Coordinate-based object records:
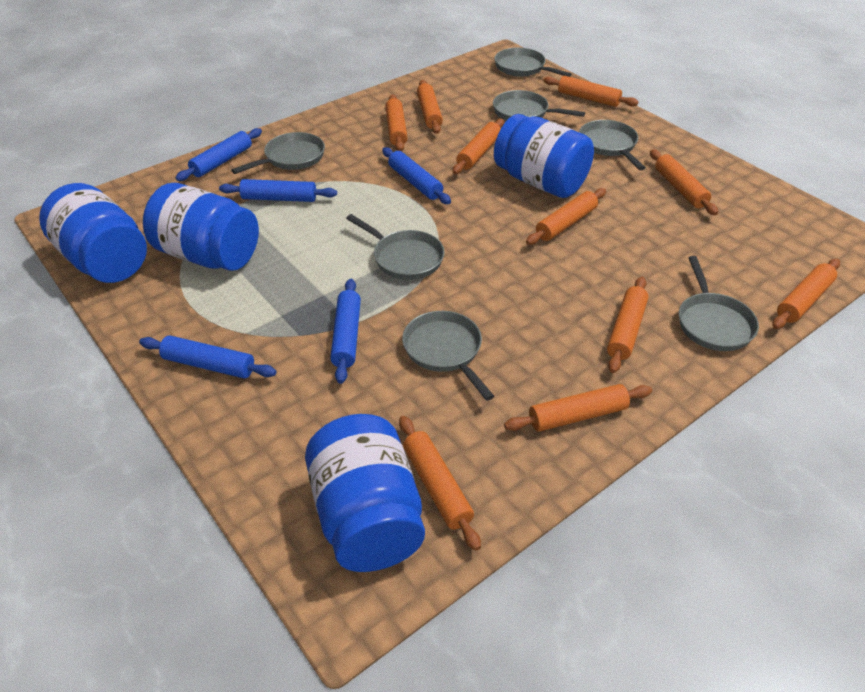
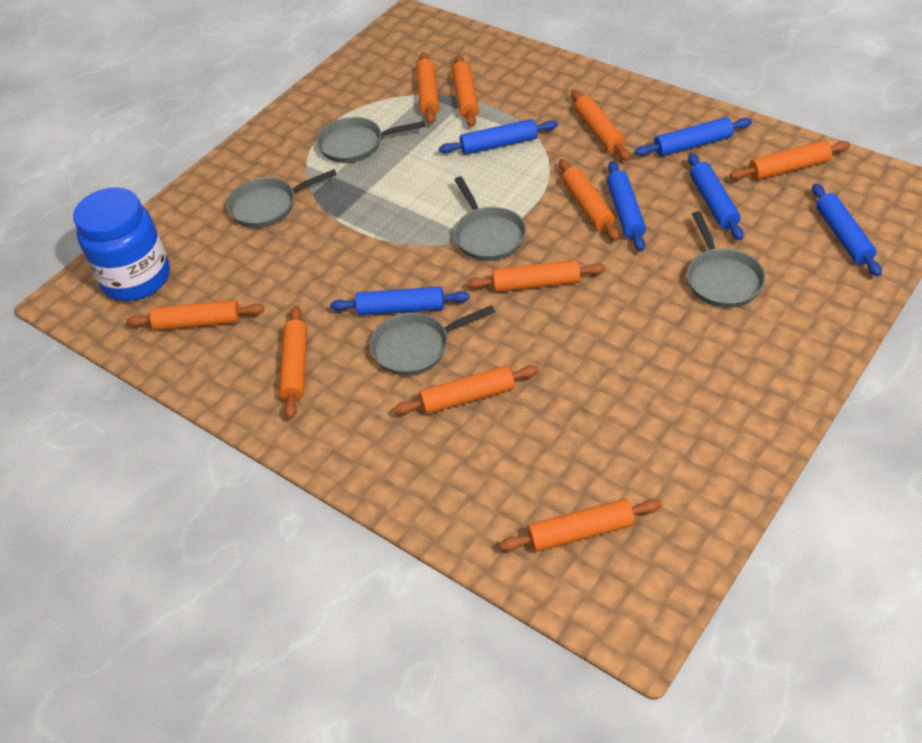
blue jar: 4 -> 1
blue rolling pin: 5 -> 6
grey pan: 7 -> 5

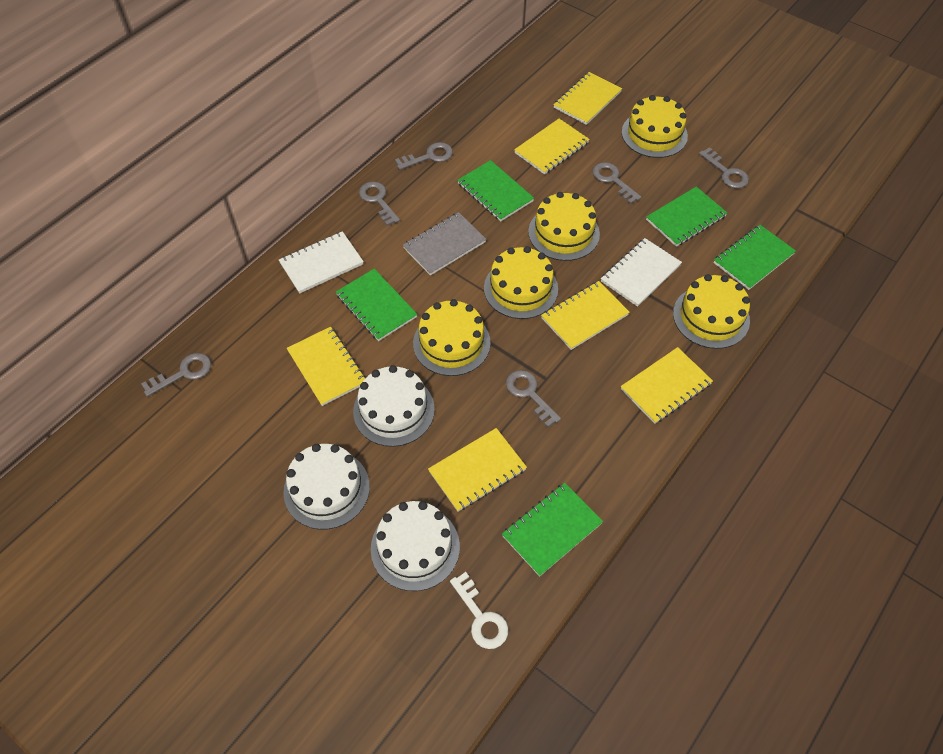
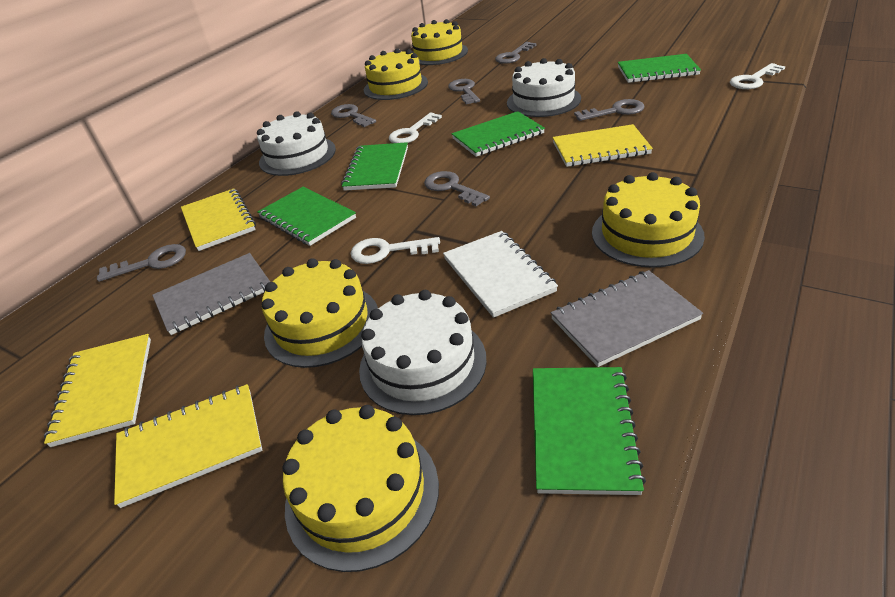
grey notebook: 1 -> 2
white key: 1 -> 3
white notebook: 2 -> 1
yellow notebook: 6 -> 4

▶ **Assignment**:
Go through the lines above and count those that include "notebook"; give the total and nothing more.

▶ **Solution**:
3